━━ Provided entries

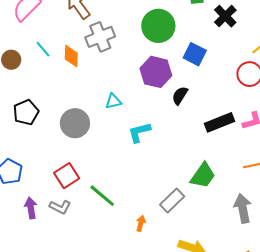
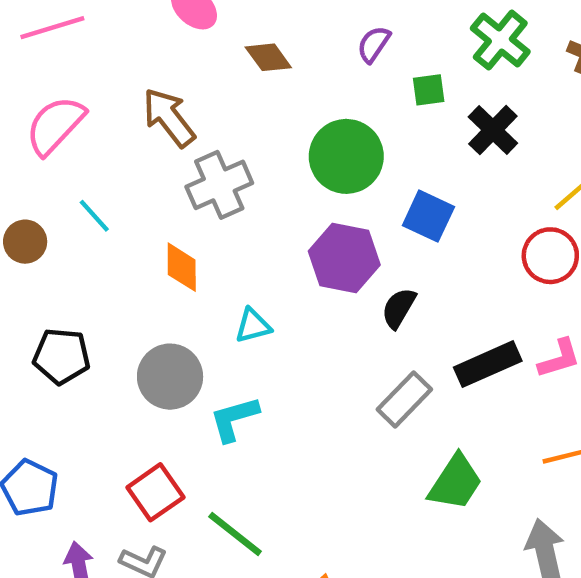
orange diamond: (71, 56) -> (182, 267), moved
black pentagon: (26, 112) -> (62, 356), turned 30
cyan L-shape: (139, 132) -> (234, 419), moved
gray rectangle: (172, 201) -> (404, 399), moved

━━━━
━━ Provided entries

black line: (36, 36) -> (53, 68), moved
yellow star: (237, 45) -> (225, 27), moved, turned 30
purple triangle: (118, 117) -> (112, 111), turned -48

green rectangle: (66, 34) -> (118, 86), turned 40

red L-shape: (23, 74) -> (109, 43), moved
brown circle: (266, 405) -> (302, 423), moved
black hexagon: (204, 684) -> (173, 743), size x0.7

━━━━

What the task requires: Where the string "shape" occurs in a line of the material above, copy the whole line.

Solution for this problem:
cyan L-shape: (139, 132) -> (234, 419), moved
red L-shape: (23, 74) -> (109, 43), moved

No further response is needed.